▸ The exercise
Extract every line of the listing below word for word, but leave out the lines that only mark a picture.

[start]

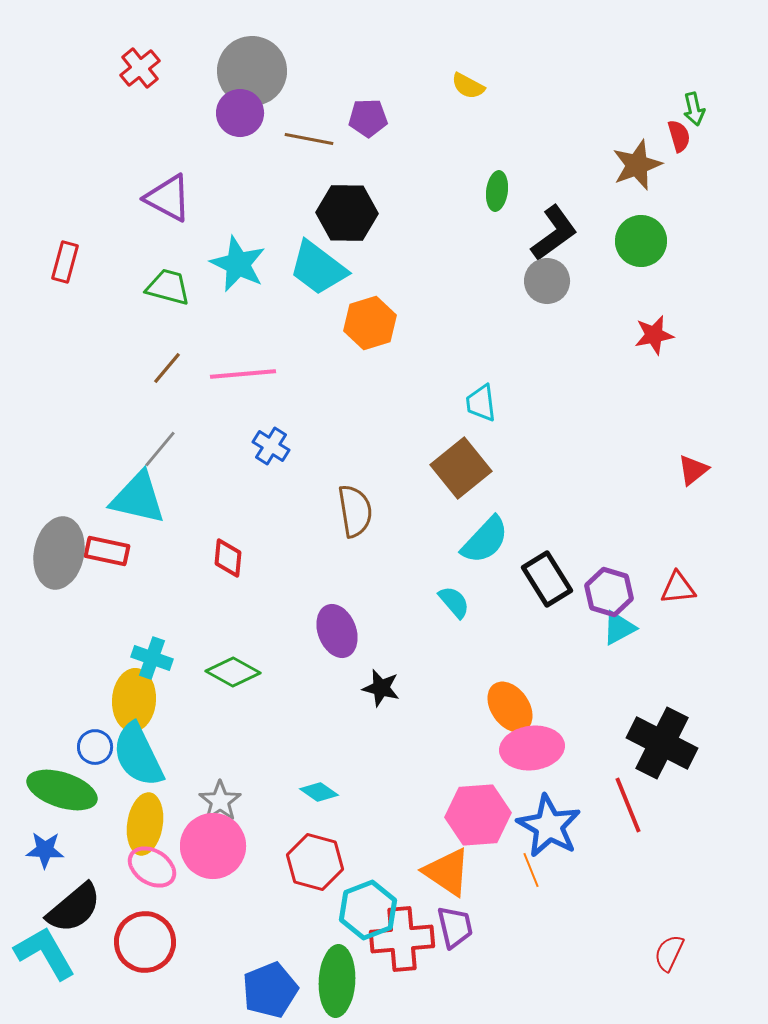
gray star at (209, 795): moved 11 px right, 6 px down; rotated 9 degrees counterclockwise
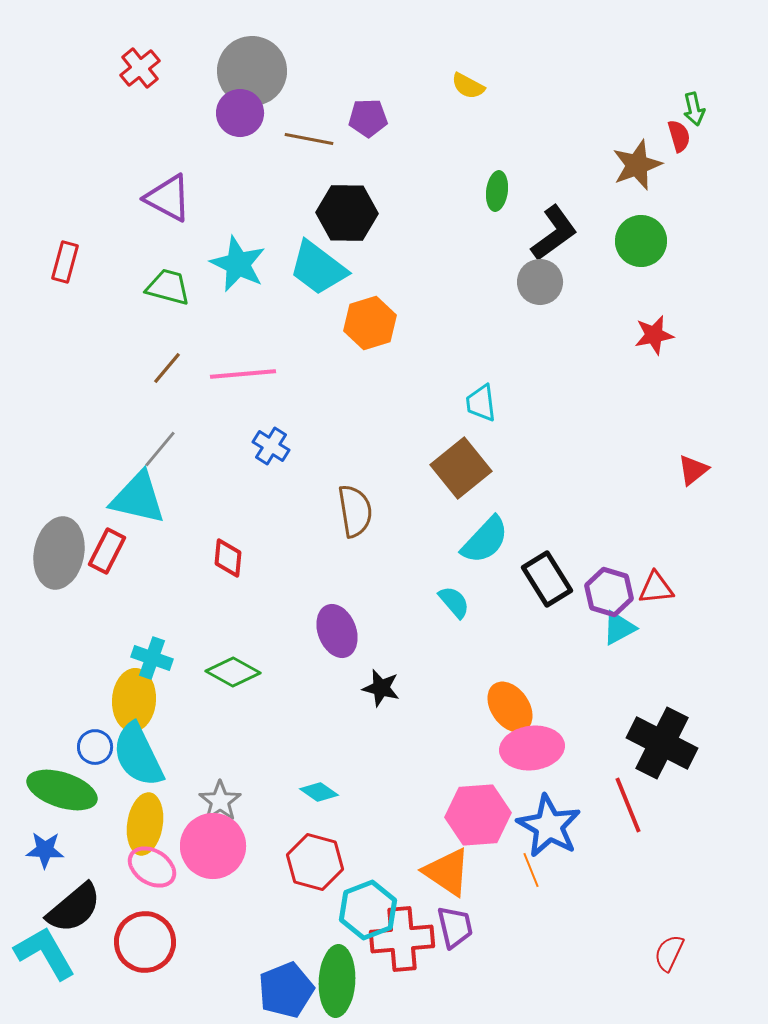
gray circle at (547, 281): moved 7 px left, 1 px down
red rectangle at (107, 551): rotated 75 degrees counterclockwise
red triangle at (678, 588): moved 22 px left
blue pentagon at (270, 990): moved 16 px right
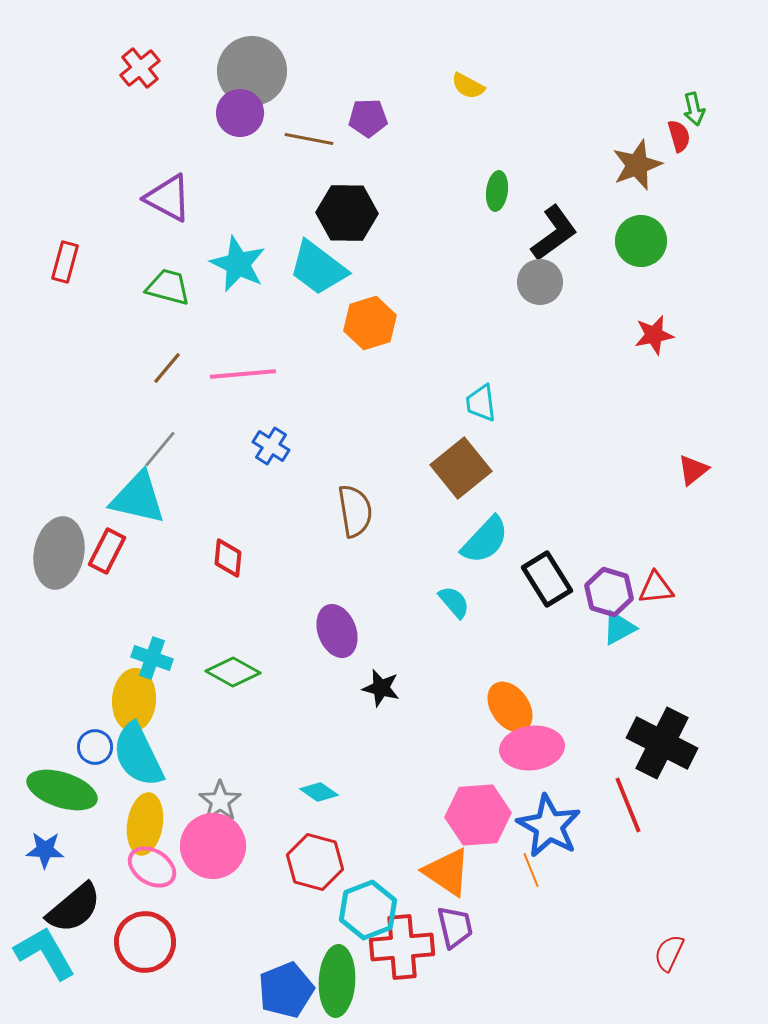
red cross at (402, 939): moved 8 px down
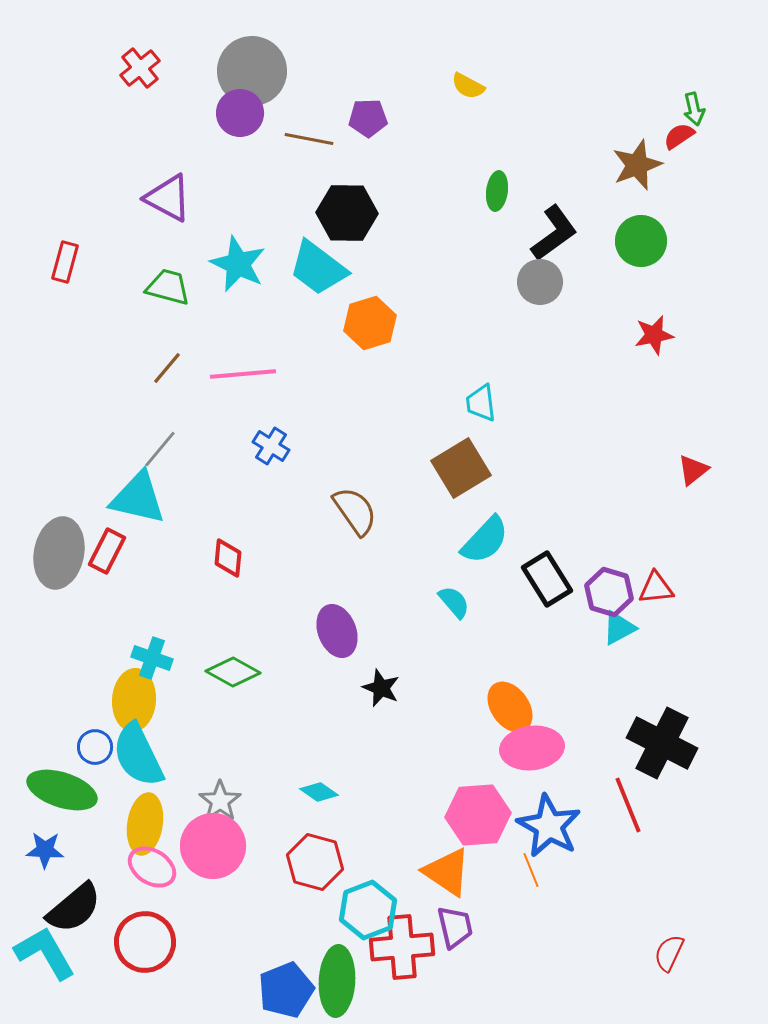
red semicircle at (679, 136): rotated 108 degrees counterclockwise
brown square at (461, 468): rotated 8 degrees clockwise
brown semicircle at (355, 511): rotated 26 degrees counterclockwise
black star at (381, 688): rotated 9 degrees clockwise
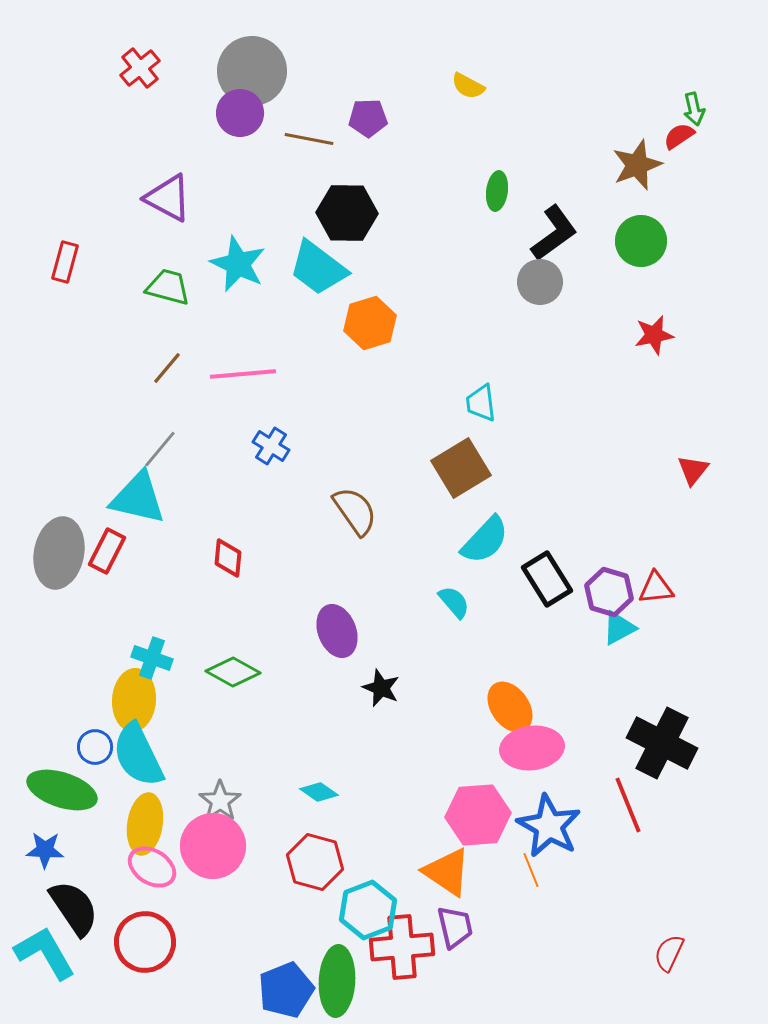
red triangle at (693, 470): rotated 12 degrees counterclockwise
black semicircle at (74, 908): rotated 84 degrees counterclockwise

[end]

▸ Solved exercise
gray star at (209, 795): moved 11 px right, 6 px down; rotated 9 degrees counterclockwise
gray circle at (547, 281): moved 7 px left, 1 px down
red rectangle at (107, 551): rotated 75 degrees counterclockwise
red triangle at (678, 588): moved 22 px left
blue pentagon at (270, 990): moved 16 px right
red cross at (402, 939): moved 8 px down
red semicircle at (679, 136): rotated 108 degrees counterclockwise
brown square at (461, 468): rotated 8 degrees clockwise
brown semicircle at (355, 511): rotated 26 degrees counterclockwise
black star at (381, 688): rotated 9 degrees clockwise
red triangle at (693, 470): rotated 12 degrees counterclockwise
black semicircle at (74, 908): rotated 84 degrees counterclockwise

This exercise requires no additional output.